**Input for this task**
*** Block opens ***

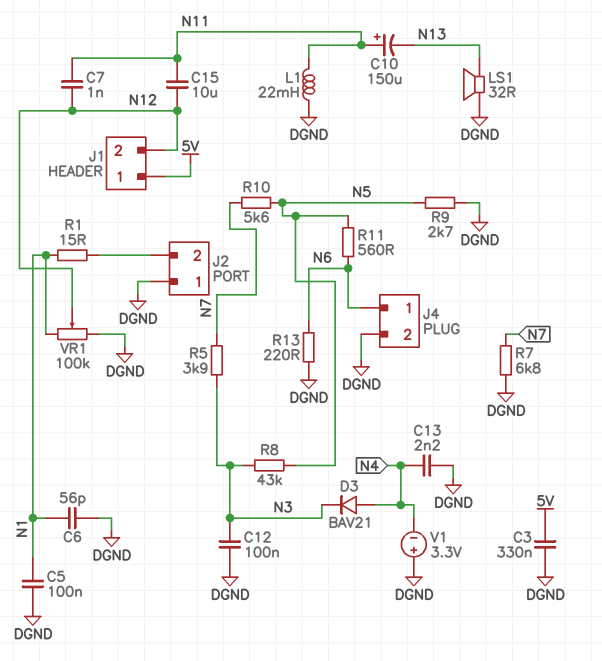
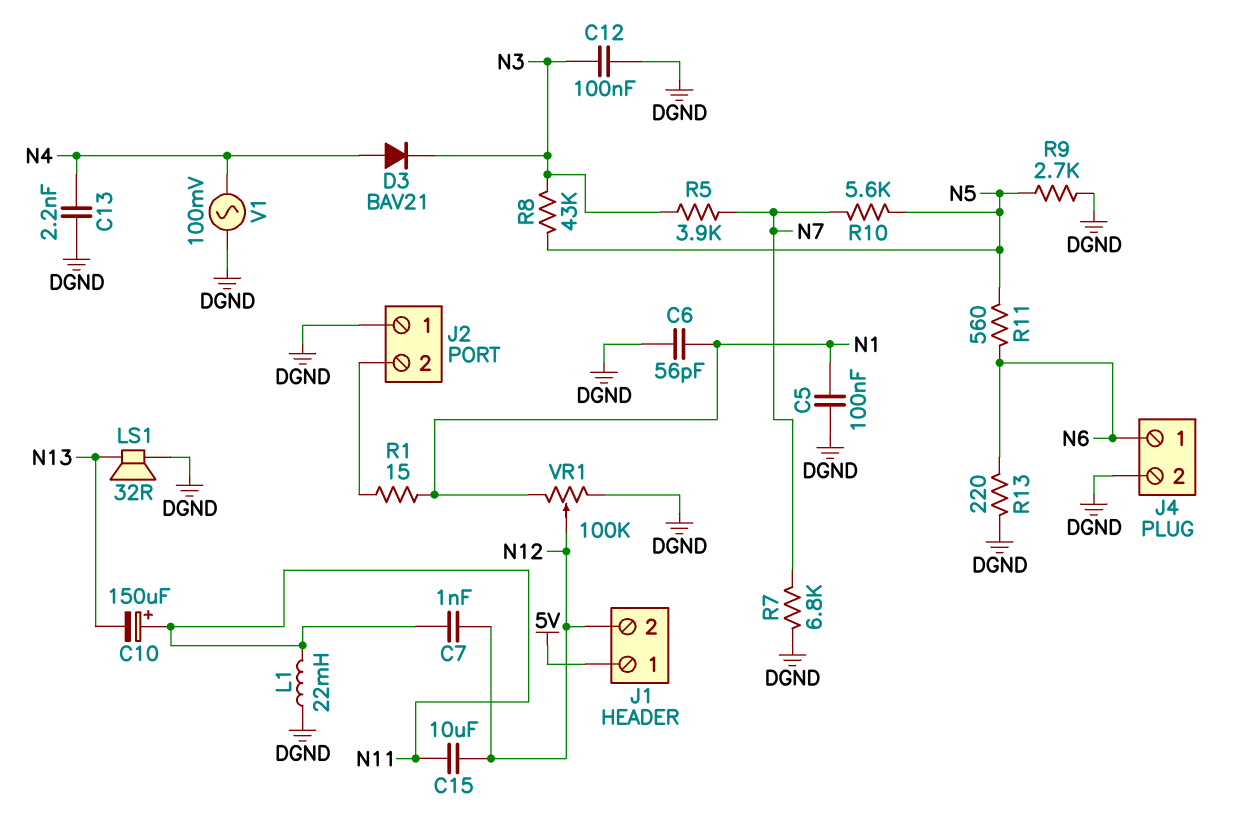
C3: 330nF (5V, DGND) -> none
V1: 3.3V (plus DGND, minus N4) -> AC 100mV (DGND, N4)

*** Block closes ***
*** Block opens ***

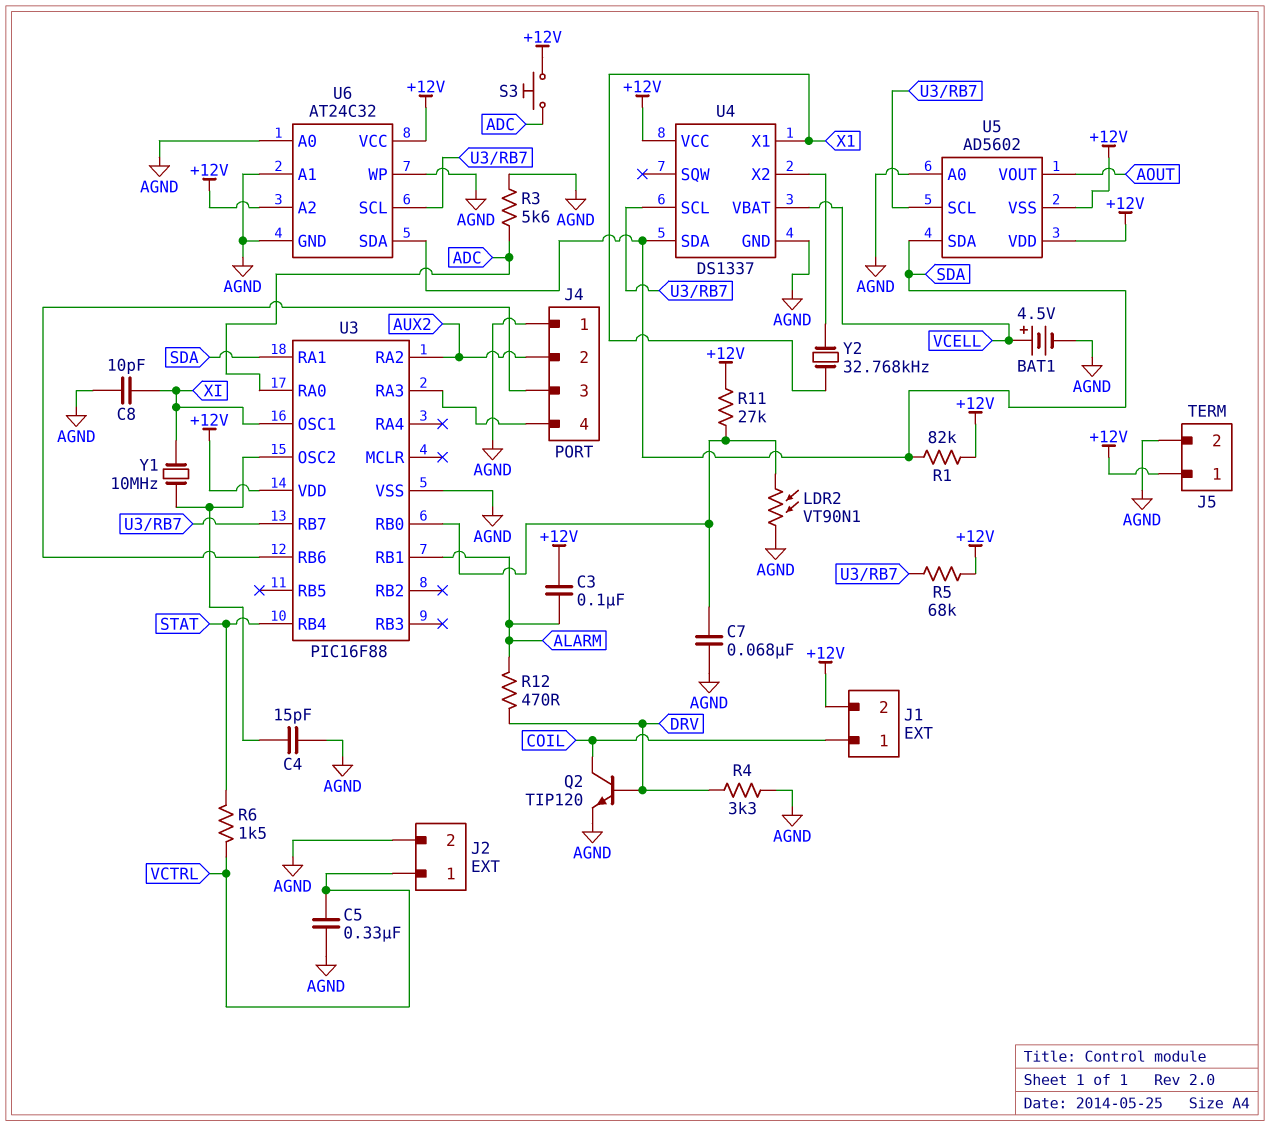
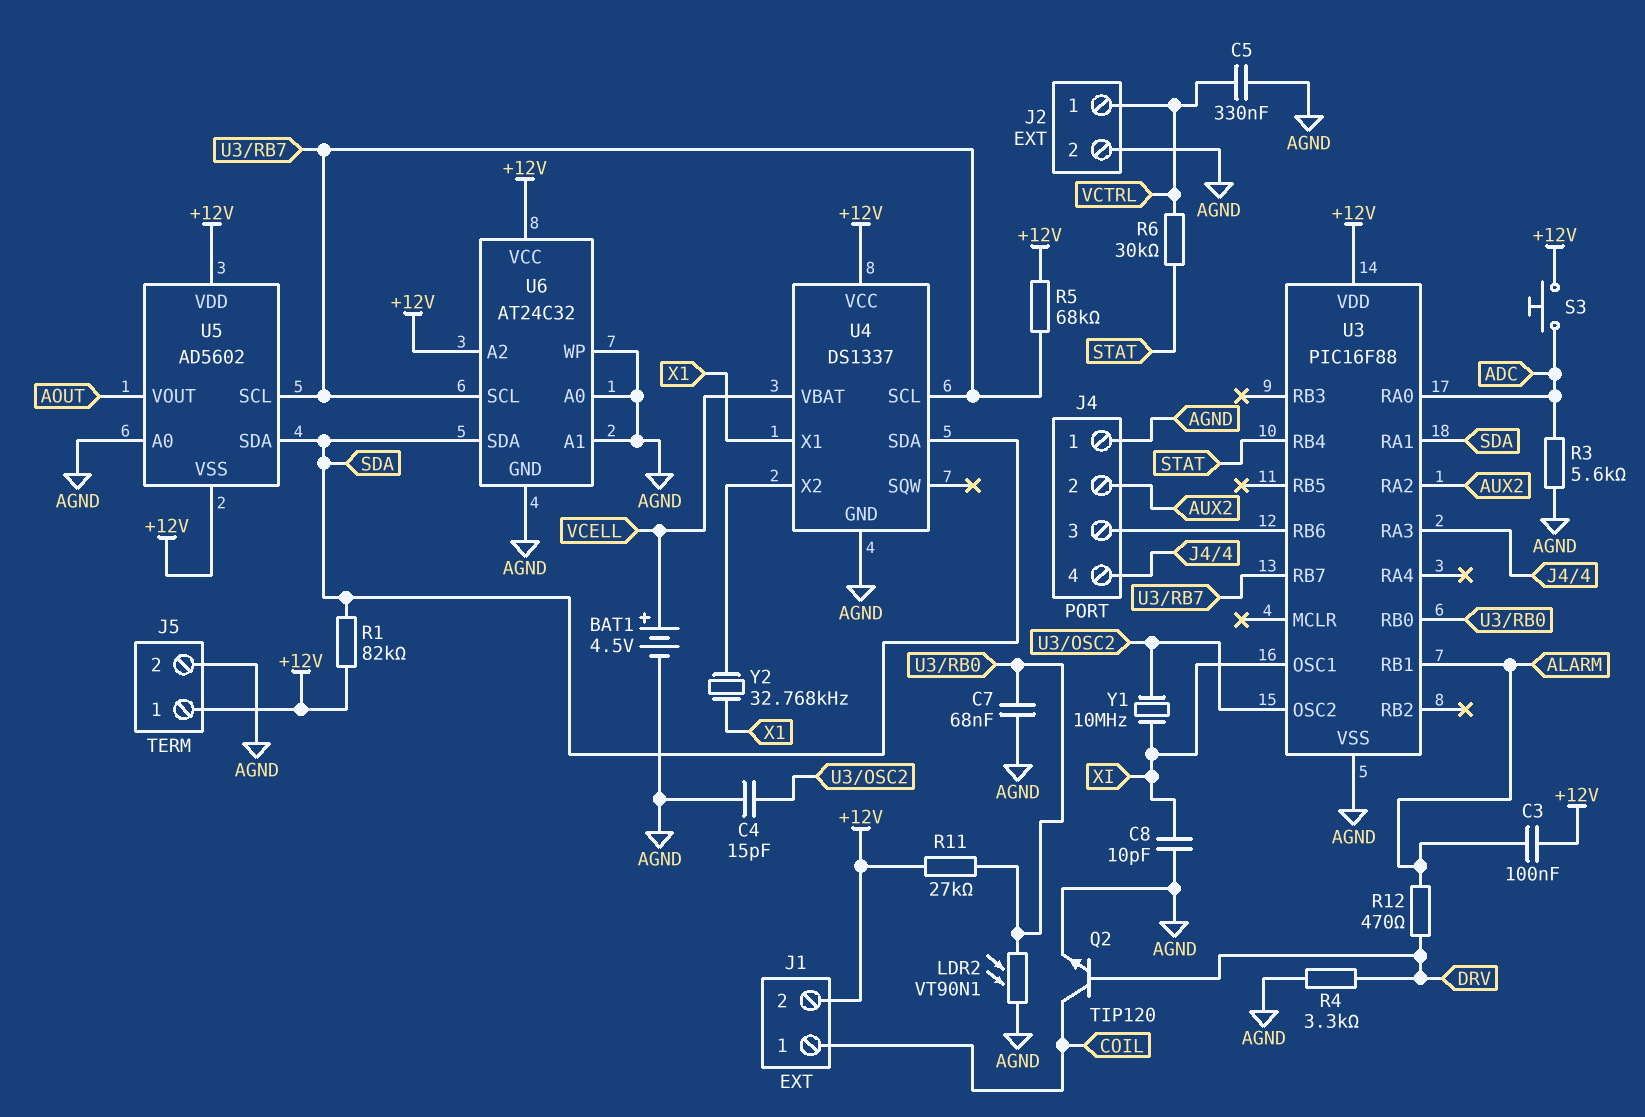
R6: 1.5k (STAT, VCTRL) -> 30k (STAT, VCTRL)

*** Block closes ***
*** Block opens ***

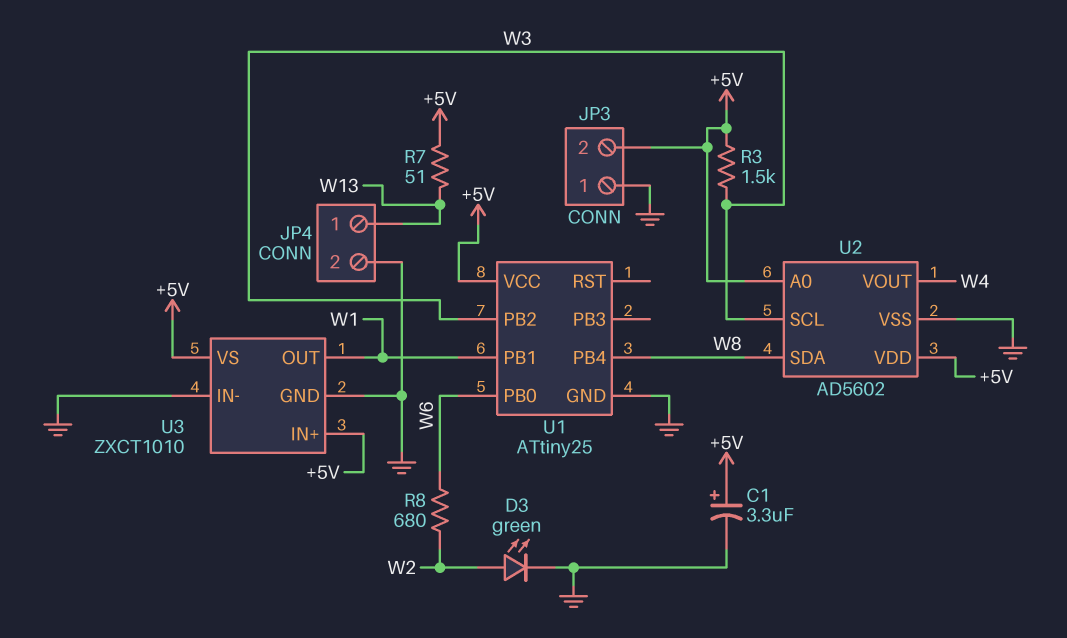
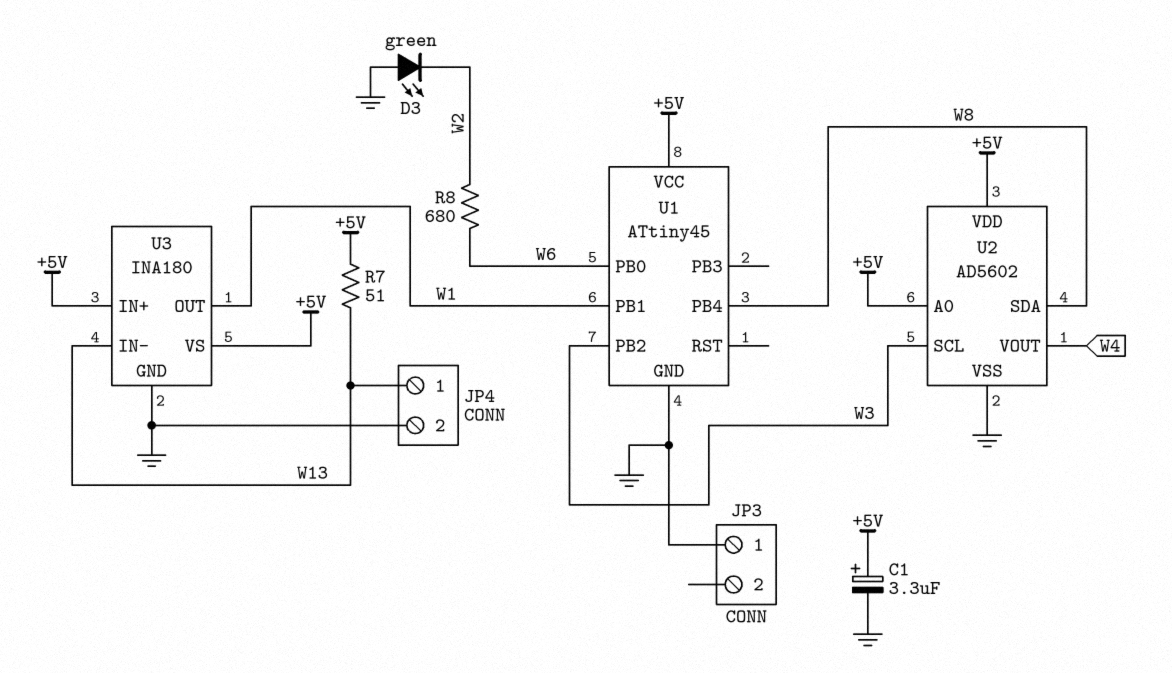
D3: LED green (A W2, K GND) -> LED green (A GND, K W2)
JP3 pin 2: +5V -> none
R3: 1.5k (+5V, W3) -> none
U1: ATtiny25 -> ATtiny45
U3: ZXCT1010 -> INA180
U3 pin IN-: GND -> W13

*** Block closes ***

**Activity**
Which lines above run from the one containing "D3: LED green" to the one containing "U3 pin IN-: GND -> W13"? Give them again exactly, both ends included.

**Response area**
D3: LED green (A W2, K GND) -> LED green (A GND, K W2)
JP3 pin 2: +5V -> none
R3: 1.5k (+5V, W3) -> none
U1: ATtiny25 -> ATtiny45
U3: ZXCT1010 -> INA180
U3 pin IN-: GND -> W13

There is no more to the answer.